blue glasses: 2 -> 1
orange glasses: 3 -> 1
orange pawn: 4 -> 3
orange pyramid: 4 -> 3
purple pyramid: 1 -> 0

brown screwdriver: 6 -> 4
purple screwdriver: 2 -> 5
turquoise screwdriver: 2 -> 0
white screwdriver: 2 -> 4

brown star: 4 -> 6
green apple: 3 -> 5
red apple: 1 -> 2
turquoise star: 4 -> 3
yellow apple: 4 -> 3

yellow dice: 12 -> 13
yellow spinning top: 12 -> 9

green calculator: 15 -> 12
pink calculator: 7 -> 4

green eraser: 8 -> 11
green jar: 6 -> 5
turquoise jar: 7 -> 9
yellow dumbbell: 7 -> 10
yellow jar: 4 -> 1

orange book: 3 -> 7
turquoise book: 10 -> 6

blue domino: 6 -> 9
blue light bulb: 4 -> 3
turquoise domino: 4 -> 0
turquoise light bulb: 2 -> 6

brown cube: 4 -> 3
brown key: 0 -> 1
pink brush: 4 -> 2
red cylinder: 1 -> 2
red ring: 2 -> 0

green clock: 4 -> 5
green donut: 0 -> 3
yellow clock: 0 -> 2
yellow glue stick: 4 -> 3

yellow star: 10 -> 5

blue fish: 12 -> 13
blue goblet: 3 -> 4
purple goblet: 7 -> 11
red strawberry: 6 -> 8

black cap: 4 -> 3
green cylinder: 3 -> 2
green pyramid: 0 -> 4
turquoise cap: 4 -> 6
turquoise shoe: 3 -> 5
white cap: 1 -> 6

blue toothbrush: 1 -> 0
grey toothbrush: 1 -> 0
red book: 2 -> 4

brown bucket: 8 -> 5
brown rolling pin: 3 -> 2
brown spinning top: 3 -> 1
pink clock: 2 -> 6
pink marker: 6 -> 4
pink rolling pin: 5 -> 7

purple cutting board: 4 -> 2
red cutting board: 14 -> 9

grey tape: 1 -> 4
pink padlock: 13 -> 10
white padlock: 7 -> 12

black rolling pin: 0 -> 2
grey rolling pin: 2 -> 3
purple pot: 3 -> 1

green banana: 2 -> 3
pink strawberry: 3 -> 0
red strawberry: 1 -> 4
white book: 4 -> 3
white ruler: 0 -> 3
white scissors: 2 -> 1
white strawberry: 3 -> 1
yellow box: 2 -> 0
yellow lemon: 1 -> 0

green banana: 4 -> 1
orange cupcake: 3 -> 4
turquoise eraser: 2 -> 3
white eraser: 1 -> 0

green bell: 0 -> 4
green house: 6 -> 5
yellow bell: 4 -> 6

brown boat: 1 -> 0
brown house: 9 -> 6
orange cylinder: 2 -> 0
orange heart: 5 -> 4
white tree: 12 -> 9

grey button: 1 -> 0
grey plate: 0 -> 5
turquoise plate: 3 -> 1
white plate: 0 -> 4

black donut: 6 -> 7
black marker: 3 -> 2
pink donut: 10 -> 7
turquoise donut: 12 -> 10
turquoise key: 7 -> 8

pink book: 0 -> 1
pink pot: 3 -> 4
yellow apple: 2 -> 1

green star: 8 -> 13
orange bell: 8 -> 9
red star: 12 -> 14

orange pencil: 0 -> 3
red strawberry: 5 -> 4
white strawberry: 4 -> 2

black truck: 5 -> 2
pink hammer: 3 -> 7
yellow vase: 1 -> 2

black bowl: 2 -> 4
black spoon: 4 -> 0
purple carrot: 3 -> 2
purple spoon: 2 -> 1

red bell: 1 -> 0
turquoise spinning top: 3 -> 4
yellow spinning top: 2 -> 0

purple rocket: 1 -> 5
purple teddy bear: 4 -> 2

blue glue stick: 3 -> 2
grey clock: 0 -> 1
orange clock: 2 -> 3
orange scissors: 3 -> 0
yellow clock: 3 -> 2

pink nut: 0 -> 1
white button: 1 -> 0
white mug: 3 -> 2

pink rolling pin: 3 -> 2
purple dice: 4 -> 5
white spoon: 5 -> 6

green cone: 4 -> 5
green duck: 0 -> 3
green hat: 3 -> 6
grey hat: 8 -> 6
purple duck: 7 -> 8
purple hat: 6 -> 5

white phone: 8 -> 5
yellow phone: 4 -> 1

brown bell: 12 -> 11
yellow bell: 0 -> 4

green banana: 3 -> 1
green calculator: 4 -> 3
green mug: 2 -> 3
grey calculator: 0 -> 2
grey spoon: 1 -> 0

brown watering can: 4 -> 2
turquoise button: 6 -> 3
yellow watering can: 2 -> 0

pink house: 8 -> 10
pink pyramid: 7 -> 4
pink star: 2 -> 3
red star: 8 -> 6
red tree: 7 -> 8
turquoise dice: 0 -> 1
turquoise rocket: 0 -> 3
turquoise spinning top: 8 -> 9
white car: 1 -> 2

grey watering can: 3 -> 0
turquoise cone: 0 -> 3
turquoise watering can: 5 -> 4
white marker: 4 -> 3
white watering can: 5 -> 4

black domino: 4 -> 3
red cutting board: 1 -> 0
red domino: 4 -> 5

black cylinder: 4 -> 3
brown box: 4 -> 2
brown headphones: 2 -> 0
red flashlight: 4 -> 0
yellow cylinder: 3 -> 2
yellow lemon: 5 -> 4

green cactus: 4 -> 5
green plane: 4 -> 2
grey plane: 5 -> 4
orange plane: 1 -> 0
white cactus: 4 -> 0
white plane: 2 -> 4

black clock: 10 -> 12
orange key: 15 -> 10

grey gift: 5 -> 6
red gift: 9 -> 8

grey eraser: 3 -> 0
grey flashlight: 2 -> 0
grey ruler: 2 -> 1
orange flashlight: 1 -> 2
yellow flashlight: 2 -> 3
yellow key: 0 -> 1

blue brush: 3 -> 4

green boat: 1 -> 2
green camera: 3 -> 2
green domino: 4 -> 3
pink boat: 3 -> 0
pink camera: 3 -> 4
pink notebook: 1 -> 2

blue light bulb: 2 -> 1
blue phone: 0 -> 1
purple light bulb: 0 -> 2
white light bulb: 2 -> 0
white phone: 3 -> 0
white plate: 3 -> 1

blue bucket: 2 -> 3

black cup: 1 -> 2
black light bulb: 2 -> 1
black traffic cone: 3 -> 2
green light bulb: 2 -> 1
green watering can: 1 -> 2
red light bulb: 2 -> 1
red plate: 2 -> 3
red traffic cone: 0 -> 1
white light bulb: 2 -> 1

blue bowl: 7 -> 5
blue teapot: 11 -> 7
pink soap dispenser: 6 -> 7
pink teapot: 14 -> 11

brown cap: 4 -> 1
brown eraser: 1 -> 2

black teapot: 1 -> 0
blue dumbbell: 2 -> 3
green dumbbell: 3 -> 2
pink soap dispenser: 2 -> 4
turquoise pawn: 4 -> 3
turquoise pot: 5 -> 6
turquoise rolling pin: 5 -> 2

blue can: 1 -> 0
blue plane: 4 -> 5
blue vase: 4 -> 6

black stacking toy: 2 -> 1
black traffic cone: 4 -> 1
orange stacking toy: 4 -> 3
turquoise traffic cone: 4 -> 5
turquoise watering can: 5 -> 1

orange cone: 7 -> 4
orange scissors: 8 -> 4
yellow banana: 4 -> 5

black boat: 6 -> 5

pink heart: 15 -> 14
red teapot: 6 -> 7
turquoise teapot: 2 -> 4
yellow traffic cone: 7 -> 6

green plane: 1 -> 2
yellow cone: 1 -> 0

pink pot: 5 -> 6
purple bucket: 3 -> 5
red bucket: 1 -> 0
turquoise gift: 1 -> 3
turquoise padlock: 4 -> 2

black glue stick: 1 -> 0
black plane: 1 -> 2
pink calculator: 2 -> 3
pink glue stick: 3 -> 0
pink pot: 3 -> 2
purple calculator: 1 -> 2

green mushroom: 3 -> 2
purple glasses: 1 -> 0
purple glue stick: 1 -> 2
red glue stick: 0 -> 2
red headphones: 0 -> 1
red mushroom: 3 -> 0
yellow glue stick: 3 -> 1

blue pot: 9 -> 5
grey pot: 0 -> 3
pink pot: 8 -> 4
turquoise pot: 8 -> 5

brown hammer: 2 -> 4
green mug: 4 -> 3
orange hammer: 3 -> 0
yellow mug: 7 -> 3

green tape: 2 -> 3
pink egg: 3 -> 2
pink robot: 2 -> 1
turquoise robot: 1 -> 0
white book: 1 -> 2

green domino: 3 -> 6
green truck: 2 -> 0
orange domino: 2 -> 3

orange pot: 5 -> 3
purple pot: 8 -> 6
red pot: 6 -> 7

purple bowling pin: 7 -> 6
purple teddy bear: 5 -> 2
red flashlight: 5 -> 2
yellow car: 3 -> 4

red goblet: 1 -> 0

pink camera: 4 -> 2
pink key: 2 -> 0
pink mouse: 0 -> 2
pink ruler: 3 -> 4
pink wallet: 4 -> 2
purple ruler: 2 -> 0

# EXERCISE:
Your output should consist solely of the lines from the beginning of the entries through the line containing "yellow star: 10 -> 5", reproduced exactly.

# OUTPUT OF THE EXERCISE:
blue glasses: 2 -> 1
orange glasses: 3 -> 1
orange pawn: 4 -> 3
orange pyramid: 4 -> 3
purple pyramid: 1 -> 0

brown screwdriver: 6 -> 4
purple screwdriver: 2 -> 5
turquoise screwdriver: 2 -> 0
white screwdriver: 2 -> 4

brown star: 4 -> 6
green apple: 3 -> 5
red apple: 1 -> 2
turquoise star: 4 -> 3
yellow apple: 4 -> 3

yellow dice: 12 -> 13
yellow spinning top: 12 -> 9

green calculator: 15 -> 12
pink calculator: 7 -> 4

green eraser: 8 -> 11
green jar: 6 -> 5
turquoise jar: 7 -> 9
yellow dumbbell: 7 -> 10
yellow jar: 4 -> 1

orange book: 3 -> 7
turquoise book: 10 -> 6

blue domino: 6 -> 9
blue light bulb: 4 -> 3
turquoise domino: 4 -> 0
turquoise light bulb: 2 -> 6

brown cube: 4 -> 3
brown key: 0 -> 1
pink brush: 4 -> 2
red cylinder: 1 -> 2
red ring: 2 -> 0

green clock: 4 -> 5
green donut: 0 -> 3
yellow clock: 0 -> 2
yellow glue stick: 4 -> 3

yellow star: 10 -> 5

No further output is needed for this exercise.